:: INPUT DATA ::
Content starts

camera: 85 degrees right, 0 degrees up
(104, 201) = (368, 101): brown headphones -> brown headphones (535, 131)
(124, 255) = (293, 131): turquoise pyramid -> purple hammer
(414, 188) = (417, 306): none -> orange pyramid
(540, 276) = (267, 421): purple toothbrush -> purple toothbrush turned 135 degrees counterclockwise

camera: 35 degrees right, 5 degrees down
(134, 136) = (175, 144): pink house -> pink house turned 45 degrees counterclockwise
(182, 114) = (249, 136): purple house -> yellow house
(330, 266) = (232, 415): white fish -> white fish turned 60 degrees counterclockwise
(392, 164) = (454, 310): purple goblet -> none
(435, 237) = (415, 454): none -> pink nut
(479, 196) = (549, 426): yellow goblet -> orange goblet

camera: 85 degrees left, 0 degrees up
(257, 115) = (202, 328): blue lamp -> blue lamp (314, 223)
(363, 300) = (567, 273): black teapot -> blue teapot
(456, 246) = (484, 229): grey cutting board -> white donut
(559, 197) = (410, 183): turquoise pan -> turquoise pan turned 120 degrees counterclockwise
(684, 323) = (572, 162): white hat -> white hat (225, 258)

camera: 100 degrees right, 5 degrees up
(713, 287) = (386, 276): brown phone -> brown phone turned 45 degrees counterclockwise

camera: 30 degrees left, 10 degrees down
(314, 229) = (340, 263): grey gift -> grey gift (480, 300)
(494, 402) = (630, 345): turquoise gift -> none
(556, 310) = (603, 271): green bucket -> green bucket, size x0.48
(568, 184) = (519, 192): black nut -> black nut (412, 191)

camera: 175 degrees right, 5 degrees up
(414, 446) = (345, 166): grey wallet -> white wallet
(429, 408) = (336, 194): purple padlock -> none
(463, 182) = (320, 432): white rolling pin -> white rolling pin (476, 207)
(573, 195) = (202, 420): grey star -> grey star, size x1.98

Content ends

The lines to retype, exactly and only, run from the first line of the material through the line with "camera: 35 degrees right, 5 degrees down".

camera: 85 degrees right, 0 degrees up
(104, 201) = (368, 101): brown headphones -> brown headphones (535, 131)
(124, 255) = (293, 131): turquoise pyramid -> purple hammer
(414, 188) = (417, 306): none -> orange pyramid
(540, 276) = (267, 421): purple toothbrush -> purple toothbrush turned 135 degrees counterclockwise

camera: 35 degrees right, 5 degrees down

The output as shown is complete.